[Provided material]:

>>>>

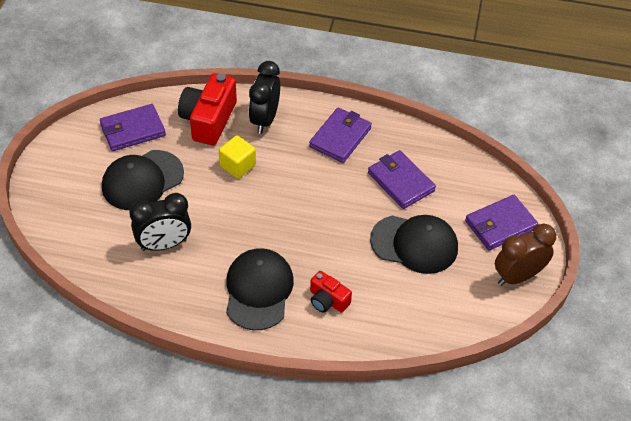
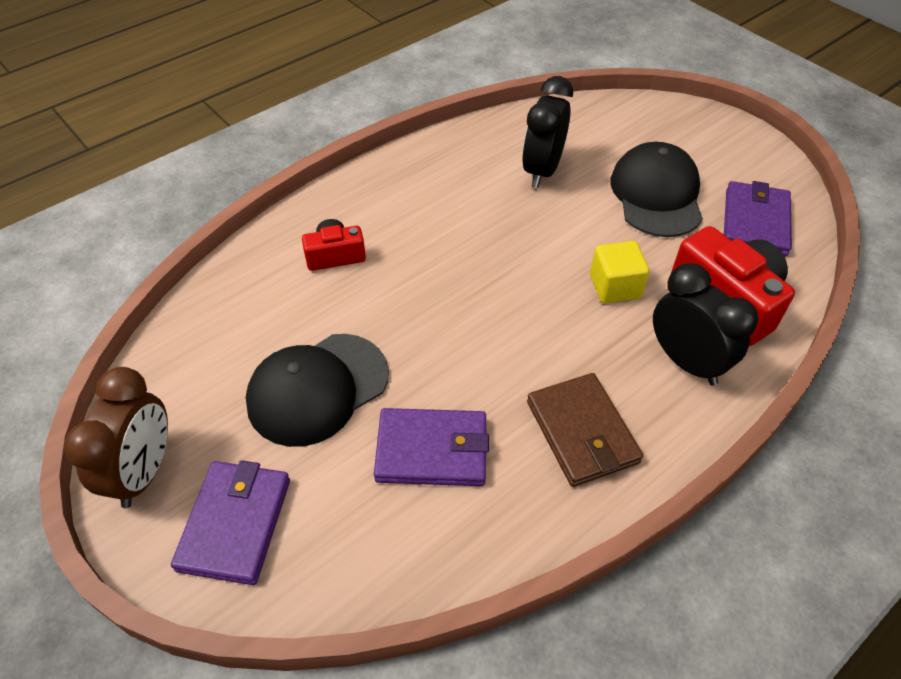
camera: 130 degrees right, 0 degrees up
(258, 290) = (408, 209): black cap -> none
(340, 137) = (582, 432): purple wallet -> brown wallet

<<<<
>>>>

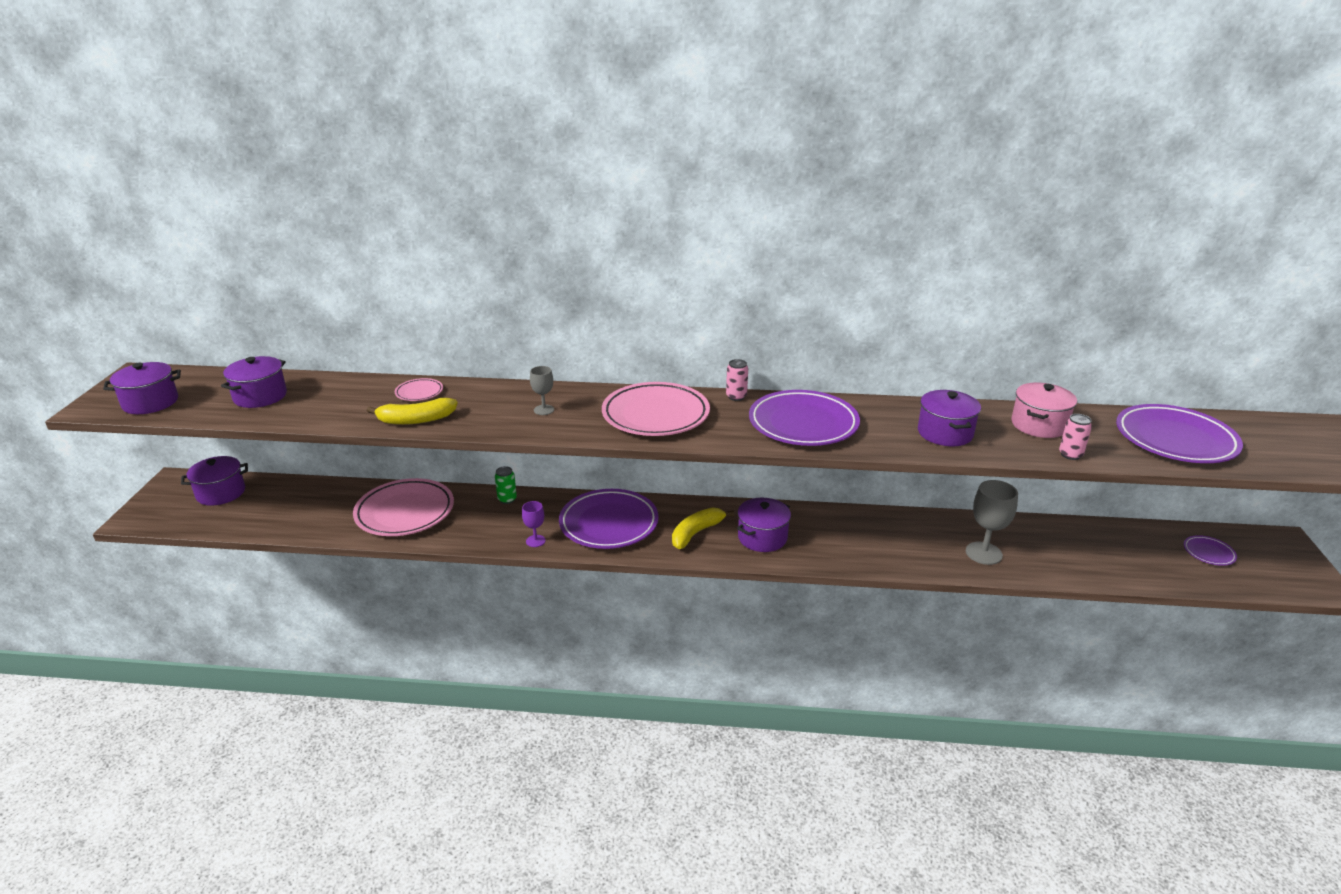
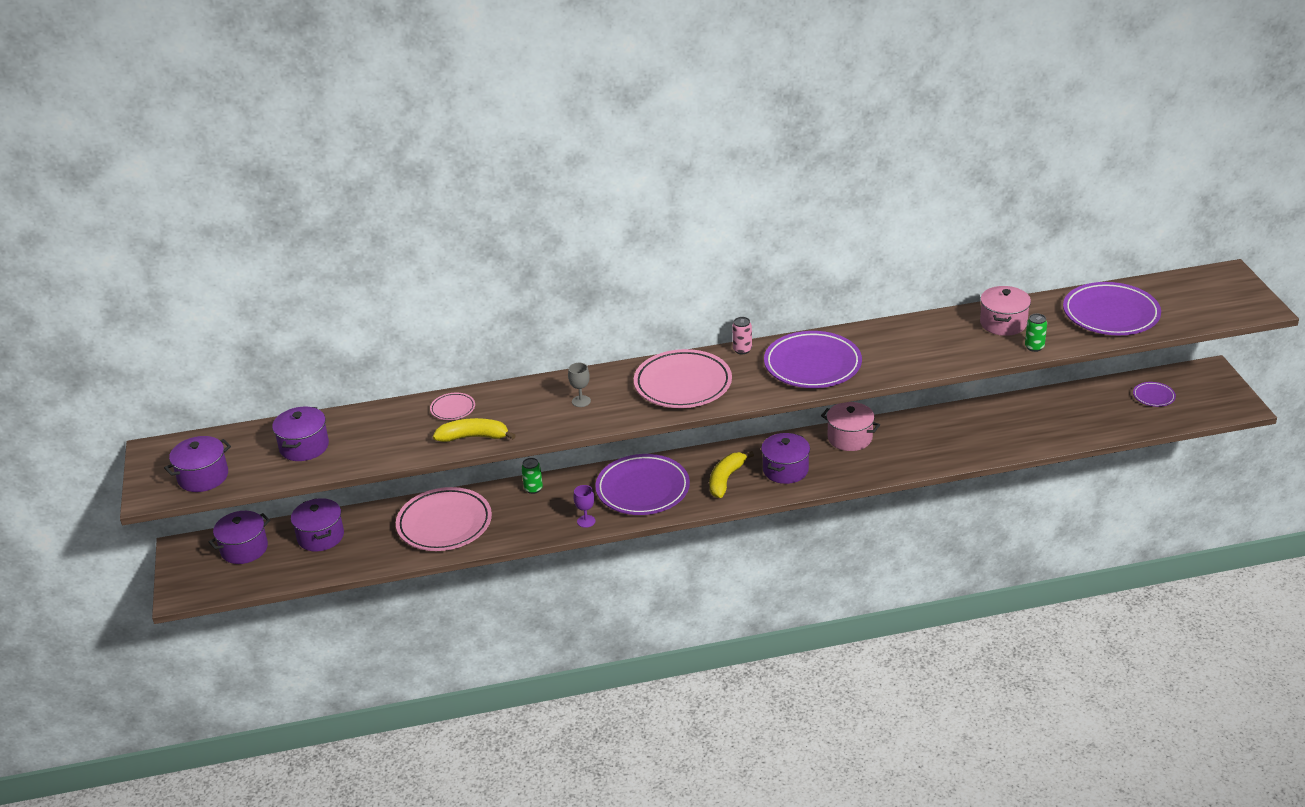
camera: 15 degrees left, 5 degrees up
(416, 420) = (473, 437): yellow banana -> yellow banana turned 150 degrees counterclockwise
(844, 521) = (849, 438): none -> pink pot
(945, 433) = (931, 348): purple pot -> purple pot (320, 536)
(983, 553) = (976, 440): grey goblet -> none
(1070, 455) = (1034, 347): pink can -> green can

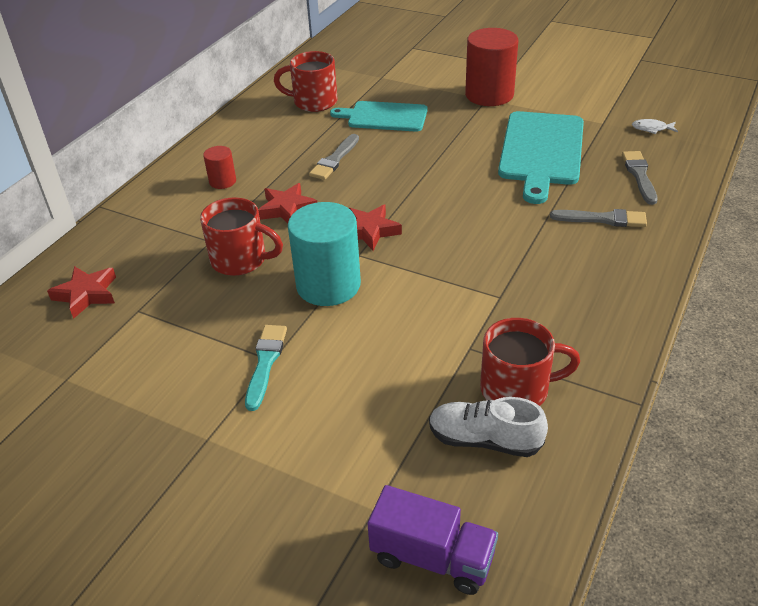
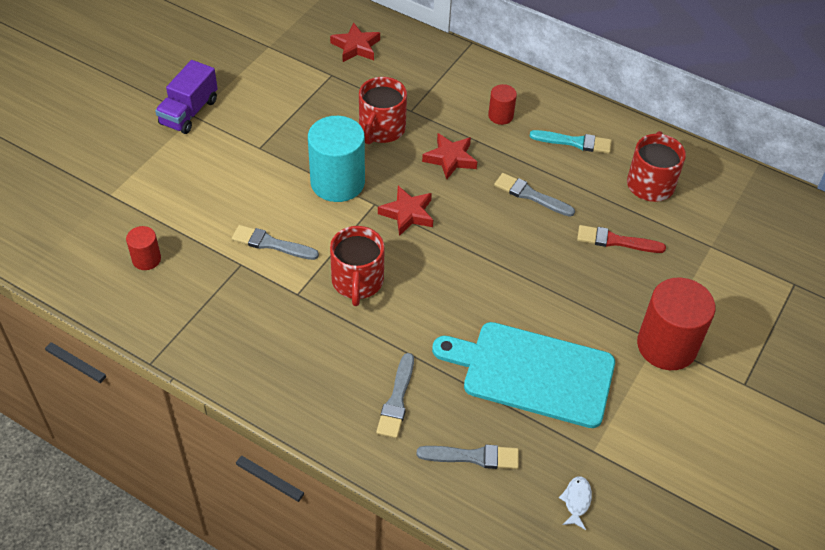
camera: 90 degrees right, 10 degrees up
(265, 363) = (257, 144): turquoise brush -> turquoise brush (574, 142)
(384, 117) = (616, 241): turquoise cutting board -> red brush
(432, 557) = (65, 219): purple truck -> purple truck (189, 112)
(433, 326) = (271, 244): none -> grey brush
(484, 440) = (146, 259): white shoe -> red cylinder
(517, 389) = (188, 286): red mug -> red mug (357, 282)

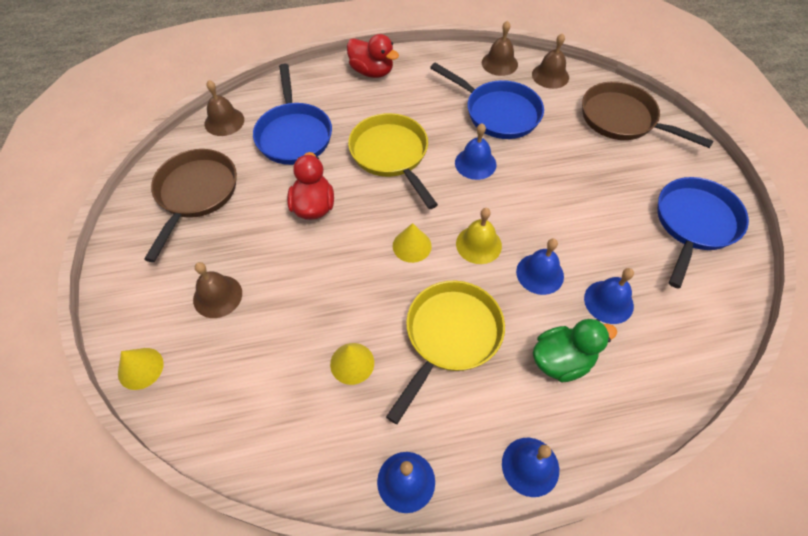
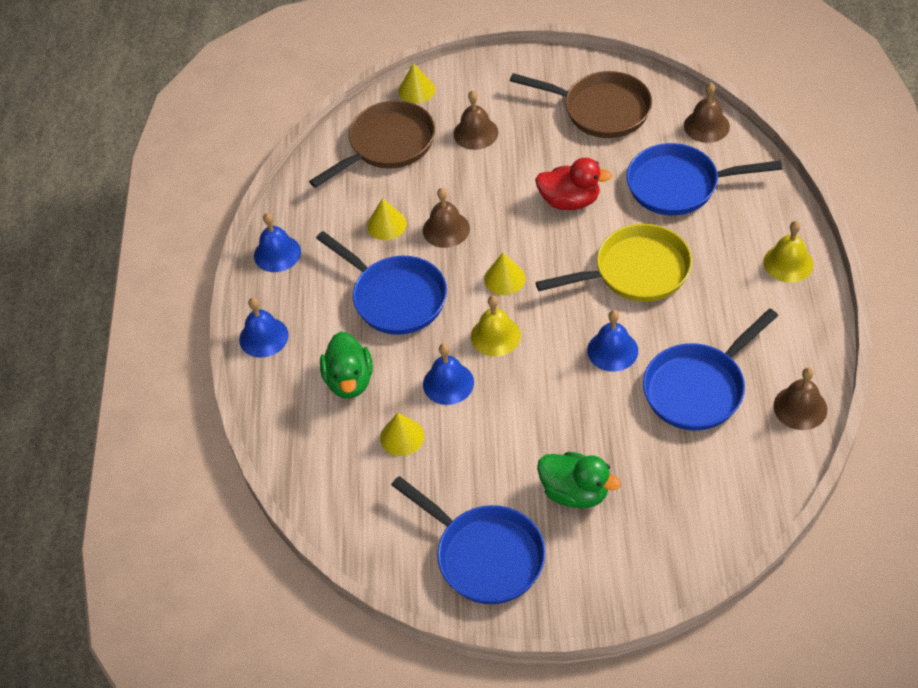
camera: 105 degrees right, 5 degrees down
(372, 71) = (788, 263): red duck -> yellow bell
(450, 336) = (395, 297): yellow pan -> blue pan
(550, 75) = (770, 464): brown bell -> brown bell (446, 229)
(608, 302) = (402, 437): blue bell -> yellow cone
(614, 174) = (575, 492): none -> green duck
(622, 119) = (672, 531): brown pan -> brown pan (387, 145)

<<<<

Out of the entries, pull every line that mentions "brush".

[Output below]:
(265, 363) = (257, 144): turquoise brush -> turquoise brush (574, 142)
(384, 117) = (616, 241): turquoise cutting board -> red brush
(433, 326) = (271, 244): none -> grey brush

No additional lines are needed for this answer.